▶ [About this exercise]: The line containing "cyan star: (110, 364) -> (72, 181), moved" opens the span to copy, and the last line of the records below closes it. Write out that span exactly.

▶ [Stored data]:

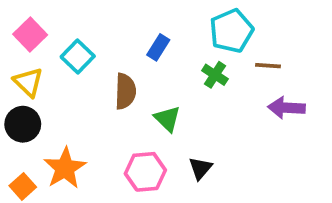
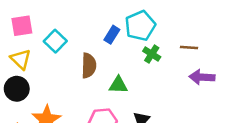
cyan pentagon: (231, 31) -> (140, 26), moved
pink square: (30, 35) -> (22, 26), turned 35
green triangle: (167, 119) -> (118, 85), turned -42

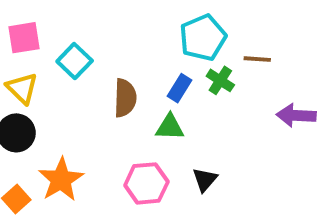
blue rectangle: (112, 35) -> (179, 88), moved
brown line: (189, 48) -> (257, 59), moved

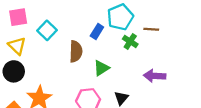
blue rectangle: (179, 88) -> (97, 31), moved
purple arrow: (296, 115) -> (155, 76), moved
green triangle: (170, 127) -> (101, 68), turned -35

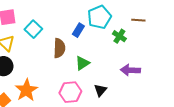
brown line: (151, 29) -> (138, 20), moved
green cross: (130, 41) -> (119, 36), moved

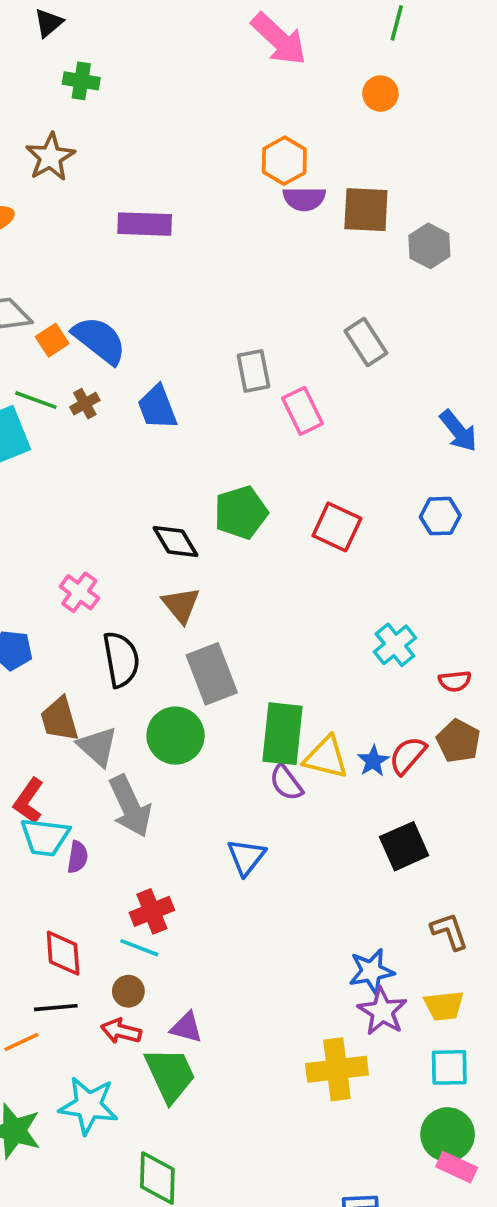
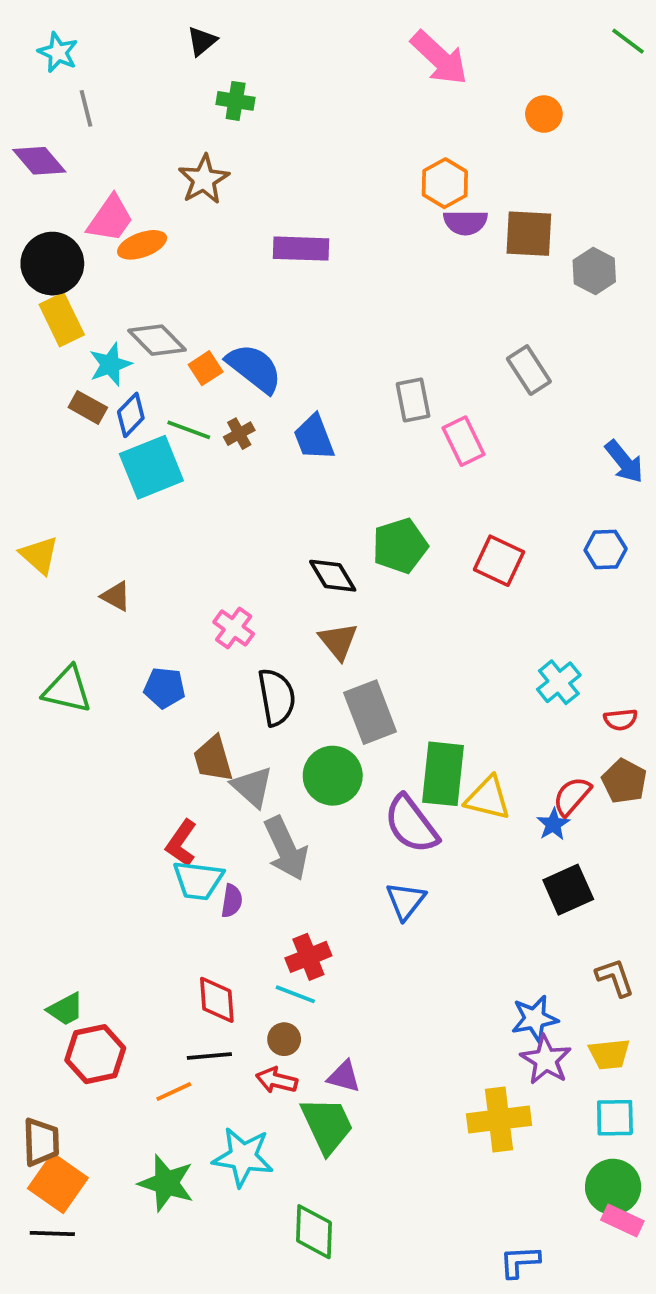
green line: (397, 23) -> (628, 41), moved, turned -68
blue star: (373, 761) -> (553, 824), moved
purple semicircle: (286, 783) -> (411, 824), moved, size x1.6

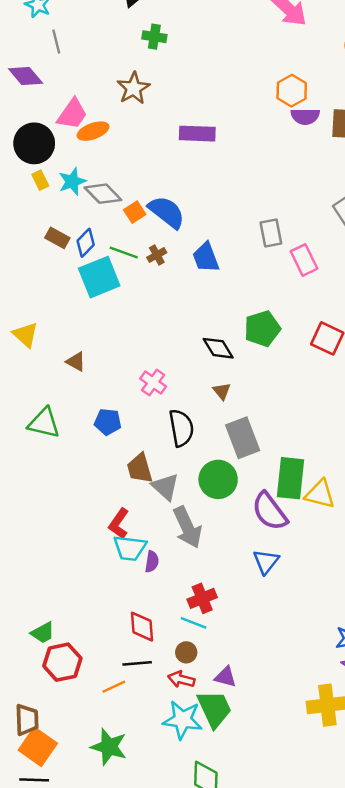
yellow rectangle: (62, 320) -> (40, 180), size x0.6
cyan star: (110, 364) -> (72, 181), moved
brown triangle: (338, 641) -> (222, 391), size x0.7
cyan star: (243, 1157) -> (183, 720), moved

▶ [Task response]:
cyan star: (110, 364) -> (72, 181), moved
brown triangle: (338, 641) -> (222, 391), size x0.7
cyan star: (243, 1157) -> (183, 720), moved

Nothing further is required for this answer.